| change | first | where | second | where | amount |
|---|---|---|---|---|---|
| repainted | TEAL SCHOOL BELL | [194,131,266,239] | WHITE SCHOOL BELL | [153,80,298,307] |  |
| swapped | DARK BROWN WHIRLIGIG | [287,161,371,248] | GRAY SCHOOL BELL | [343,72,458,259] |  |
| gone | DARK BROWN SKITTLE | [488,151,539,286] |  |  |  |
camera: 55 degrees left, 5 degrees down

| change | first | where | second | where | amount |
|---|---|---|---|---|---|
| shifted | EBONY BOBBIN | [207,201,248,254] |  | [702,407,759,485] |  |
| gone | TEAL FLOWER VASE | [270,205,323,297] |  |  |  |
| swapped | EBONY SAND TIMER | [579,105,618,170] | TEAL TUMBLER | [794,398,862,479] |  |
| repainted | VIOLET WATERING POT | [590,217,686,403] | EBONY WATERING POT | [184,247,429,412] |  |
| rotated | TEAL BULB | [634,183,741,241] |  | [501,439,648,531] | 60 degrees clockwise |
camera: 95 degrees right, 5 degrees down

EXERCISE INSTRUCTIONS: Copy the material above back out, exactly as written.

ANSWER AREA:
| change | first | where | second | where | amount |
|---|---|---|---|---|---|
| repainted | TEAL SCHOOL BELL | [194,131,266,239] | WHITE SCHOOL BELL | [153,80,298,307] |  |
| swapped | DARK BROWN WHIRLIGIG | [287,161,371,248] | GRAY SCHOOL BELL | [343,72,458,259] |  |
| gone | DARK BROWN SKITTLE | [488,151,539,286] |  |  |  |
camera: 55 degrees left, 5 degrees down

| change | first | where | second | where | amount |
|---|---|---|---|---|---|
| shifted | EBONY BOBBIN | [207,201,248,254] |  | [702,407,759,485] |  |
| gone | TEAL FLOWER VASE | [270,205,323,297] |  |  |  |
| swapped | EBONY SAND TIMER | [579,105,618,170] | TEAL TUMBLER | [794,398,862,479] |  |
| repainted | VIOLET WATERING POT | [590,217,686,403] | EBONY WATERING POT | [184,247,429,412] |  |
| rotated | TEAL BULB | [634,183,741,241] |  | [501,439,648,531] | 60 degrees clockwise |
camera: 95 degrees right, 5 degrees down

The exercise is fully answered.